§ Daftar Entri
************
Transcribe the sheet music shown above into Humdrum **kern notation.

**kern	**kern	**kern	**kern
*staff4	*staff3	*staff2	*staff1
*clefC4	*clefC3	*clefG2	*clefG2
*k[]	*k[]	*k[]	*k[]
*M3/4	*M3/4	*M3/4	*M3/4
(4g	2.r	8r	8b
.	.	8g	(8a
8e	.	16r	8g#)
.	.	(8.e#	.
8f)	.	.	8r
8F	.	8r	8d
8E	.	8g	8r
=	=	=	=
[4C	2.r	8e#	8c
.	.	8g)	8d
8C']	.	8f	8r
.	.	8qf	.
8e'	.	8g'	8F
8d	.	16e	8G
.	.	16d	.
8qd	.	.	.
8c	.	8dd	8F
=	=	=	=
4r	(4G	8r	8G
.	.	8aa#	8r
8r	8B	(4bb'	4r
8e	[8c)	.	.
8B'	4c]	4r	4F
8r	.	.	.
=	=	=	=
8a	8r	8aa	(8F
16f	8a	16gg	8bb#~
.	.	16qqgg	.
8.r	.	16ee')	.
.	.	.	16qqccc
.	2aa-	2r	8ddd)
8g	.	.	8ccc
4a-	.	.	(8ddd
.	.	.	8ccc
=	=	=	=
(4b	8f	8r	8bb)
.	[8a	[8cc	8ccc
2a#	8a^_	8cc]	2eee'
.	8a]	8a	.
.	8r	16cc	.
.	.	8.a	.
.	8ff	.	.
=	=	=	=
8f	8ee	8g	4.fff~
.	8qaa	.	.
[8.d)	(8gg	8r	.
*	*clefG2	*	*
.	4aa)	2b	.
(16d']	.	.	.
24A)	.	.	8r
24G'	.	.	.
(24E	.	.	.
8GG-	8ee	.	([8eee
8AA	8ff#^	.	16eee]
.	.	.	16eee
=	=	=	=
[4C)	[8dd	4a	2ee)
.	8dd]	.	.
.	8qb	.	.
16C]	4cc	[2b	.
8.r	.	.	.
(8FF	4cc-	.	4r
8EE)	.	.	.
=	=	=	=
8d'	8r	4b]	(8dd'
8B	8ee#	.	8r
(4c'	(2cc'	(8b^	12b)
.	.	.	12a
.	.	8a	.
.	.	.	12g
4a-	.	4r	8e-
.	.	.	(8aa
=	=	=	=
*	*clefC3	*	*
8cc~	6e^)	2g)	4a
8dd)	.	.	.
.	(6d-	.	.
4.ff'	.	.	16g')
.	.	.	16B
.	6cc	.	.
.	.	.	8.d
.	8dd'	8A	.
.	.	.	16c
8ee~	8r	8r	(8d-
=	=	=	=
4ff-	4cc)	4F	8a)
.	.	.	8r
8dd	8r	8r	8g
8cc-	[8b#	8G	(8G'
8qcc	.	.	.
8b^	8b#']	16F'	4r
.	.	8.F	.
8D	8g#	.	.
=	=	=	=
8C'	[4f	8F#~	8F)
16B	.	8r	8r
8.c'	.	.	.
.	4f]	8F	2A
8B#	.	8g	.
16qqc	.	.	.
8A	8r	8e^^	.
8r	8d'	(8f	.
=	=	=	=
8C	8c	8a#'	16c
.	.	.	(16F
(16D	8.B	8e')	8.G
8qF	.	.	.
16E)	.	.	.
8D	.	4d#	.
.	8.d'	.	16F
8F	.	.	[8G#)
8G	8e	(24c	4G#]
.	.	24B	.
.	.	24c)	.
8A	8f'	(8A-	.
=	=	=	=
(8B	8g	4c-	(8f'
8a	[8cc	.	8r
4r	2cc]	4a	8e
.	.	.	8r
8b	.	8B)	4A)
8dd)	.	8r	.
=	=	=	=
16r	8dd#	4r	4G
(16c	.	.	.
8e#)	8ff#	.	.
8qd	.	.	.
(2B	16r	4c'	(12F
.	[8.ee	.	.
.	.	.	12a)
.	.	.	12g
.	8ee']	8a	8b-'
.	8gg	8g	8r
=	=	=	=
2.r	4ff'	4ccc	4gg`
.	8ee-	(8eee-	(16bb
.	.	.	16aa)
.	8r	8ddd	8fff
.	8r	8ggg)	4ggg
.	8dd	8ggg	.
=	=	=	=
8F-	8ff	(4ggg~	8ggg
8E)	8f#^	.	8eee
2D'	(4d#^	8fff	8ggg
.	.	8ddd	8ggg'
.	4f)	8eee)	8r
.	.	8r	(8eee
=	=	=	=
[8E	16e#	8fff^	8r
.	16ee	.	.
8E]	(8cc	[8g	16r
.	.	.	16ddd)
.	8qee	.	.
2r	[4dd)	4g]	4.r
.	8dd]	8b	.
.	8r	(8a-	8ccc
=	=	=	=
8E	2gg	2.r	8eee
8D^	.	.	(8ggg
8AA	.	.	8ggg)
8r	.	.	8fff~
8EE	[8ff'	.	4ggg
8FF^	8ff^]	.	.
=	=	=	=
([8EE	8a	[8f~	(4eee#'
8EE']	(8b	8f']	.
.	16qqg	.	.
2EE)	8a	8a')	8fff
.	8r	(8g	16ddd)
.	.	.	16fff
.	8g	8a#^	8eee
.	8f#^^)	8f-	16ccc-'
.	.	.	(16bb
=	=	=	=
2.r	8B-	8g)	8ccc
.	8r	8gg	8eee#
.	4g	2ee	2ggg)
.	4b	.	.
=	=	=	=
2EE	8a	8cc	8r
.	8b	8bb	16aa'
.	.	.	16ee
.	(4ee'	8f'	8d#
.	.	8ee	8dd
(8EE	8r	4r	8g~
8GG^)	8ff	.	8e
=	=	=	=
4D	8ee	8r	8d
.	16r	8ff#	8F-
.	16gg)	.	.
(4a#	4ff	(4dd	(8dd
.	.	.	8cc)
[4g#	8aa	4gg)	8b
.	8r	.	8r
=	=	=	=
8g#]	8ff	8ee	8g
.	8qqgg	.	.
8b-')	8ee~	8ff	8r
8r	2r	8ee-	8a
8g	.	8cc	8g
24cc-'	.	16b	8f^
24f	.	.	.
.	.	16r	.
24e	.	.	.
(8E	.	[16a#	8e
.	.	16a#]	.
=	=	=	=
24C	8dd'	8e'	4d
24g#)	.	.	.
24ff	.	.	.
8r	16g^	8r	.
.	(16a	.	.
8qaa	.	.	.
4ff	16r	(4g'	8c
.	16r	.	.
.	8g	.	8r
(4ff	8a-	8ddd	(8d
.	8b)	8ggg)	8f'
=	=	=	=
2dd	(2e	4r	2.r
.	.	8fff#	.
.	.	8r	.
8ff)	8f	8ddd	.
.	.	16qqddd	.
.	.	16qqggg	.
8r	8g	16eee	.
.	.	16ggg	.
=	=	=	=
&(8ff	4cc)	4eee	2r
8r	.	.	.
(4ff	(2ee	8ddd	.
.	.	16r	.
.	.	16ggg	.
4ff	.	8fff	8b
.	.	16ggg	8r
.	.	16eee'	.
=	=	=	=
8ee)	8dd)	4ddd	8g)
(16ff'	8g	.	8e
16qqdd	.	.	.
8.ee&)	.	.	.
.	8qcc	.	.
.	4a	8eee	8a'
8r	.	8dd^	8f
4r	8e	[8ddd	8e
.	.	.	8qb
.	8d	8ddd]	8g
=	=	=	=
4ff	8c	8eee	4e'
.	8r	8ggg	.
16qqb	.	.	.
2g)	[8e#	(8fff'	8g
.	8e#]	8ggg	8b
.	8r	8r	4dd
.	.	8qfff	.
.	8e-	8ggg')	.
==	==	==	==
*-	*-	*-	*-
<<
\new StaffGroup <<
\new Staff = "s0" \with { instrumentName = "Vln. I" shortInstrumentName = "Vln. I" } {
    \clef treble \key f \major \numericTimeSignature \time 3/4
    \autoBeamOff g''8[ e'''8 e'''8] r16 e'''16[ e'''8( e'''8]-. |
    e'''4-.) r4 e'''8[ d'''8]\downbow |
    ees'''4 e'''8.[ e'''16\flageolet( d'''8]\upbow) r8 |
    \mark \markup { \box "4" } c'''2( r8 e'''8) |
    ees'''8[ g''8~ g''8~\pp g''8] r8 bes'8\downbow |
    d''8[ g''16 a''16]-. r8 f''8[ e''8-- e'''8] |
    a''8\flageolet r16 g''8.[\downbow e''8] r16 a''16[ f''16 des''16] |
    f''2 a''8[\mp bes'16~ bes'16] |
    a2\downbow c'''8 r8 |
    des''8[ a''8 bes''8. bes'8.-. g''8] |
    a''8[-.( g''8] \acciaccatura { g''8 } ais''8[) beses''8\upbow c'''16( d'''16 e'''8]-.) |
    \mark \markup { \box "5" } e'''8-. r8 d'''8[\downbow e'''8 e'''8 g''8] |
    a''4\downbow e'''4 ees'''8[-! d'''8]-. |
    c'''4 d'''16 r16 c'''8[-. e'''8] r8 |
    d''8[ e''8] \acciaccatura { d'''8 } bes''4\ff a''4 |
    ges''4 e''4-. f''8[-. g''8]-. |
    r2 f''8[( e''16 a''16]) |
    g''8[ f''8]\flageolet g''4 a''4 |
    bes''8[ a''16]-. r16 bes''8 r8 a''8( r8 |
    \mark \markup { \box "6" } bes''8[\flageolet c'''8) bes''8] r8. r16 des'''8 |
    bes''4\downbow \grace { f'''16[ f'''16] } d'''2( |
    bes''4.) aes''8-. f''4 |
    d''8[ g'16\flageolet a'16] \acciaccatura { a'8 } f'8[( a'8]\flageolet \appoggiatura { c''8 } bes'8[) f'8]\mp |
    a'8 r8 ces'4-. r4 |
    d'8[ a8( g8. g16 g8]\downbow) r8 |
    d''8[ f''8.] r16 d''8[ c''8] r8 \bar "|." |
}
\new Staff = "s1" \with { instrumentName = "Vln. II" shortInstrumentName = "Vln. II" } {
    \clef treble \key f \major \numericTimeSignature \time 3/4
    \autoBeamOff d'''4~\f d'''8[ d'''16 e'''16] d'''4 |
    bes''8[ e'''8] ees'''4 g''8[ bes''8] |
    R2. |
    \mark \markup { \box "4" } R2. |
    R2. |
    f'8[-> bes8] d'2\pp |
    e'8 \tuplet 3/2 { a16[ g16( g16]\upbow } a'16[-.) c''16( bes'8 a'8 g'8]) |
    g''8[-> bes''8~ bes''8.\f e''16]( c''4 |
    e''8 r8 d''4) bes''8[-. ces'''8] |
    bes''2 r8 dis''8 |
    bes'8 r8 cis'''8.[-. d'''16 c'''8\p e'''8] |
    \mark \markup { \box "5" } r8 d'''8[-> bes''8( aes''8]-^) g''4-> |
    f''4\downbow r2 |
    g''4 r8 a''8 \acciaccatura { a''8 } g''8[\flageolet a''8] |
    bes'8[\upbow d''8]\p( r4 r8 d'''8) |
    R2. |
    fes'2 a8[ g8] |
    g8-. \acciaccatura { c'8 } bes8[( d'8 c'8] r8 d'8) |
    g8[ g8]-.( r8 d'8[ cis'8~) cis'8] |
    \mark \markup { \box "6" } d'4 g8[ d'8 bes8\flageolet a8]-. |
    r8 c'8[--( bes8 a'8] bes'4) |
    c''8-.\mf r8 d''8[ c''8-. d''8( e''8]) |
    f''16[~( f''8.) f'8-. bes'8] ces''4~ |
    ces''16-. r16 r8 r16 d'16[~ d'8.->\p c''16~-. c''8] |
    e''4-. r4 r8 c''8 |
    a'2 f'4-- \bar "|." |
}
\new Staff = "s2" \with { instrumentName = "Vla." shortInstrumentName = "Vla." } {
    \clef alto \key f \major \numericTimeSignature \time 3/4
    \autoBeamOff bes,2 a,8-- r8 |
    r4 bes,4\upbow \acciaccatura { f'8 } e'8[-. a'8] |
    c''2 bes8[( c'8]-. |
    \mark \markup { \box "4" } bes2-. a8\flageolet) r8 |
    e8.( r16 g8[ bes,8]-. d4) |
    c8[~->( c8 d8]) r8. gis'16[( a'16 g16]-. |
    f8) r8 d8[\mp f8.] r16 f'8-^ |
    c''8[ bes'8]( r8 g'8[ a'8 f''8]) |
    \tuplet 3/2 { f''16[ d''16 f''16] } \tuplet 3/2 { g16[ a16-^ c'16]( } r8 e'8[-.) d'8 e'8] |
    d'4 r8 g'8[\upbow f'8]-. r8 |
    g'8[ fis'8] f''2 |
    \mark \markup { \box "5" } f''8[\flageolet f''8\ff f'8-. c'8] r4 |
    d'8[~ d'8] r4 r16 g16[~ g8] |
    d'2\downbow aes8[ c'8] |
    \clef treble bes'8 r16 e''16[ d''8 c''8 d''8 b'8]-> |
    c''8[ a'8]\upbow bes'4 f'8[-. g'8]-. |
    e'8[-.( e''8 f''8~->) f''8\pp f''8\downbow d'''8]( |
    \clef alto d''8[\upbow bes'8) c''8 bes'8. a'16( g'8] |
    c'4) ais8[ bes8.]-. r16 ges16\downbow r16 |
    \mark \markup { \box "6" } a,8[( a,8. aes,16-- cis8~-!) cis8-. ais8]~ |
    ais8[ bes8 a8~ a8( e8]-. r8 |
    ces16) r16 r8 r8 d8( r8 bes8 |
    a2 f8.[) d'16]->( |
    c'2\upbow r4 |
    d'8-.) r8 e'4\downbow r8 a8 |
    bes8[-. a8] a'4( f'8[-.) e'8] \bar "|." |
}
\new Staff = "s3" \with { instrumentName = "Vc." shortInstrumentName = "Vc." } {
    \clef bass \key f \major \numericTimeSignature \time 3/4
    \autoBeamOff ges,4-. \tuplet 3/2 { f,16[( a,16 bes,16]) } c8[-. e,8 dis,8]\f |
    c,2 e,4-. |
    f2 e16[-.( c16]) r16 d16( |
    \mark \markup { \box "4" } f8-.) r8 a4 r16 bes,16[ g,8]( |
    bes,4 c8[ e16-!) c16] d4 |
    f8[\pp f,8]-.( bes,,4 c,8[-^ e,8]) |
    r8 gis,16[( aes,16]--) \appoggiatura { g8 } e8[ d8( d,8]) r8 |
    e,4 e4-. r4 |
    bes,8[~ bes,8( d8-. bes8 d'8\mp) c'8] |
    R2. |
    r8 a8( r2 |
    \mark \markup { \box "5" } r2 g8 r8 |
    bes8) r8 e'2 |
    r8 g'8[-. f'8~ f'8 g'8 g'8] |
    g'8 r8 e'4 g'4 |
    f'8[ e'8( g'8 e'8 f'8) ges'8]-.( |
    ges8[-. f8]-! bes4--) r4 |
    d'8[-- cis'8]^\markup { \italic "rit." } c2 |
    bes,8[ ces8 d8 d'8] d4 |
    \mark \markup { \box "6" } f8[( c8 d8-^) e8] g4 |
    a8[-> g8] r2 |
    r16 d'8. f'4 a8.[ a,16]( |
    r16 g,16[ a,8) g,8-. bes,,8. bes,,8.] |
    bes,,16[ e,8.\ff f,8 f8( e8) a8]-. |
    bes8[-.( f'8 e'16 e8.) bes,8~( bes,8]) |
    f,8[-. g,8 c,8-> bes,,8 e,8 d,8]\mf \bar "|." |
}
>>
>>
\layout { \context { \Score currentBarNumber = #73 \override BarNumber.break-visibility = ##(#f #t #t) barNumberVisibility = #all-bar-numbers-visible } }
************
Ambil setiap baris dari entri di atas yang memuat kata "autoBeamOff". Huruf besar dan huruf kecil harus sama persis.

§ Jawaban Tugas
    \autoBeamOff g''8[ e'''8 e'''8] r16 e'''16[ e'''8( e'''8]-. |
    \autoBeamOff d'''4~\f d'''8[ d'''16 e'''16] d'''4 |
    \autoBeamOff bes,2 a,8-- r8 |
    \autoBeamOff ges,4-. \tuplet 3/2 { f,16[( a,16 bes,16]) } c8[-. e,8 dis,8]\f |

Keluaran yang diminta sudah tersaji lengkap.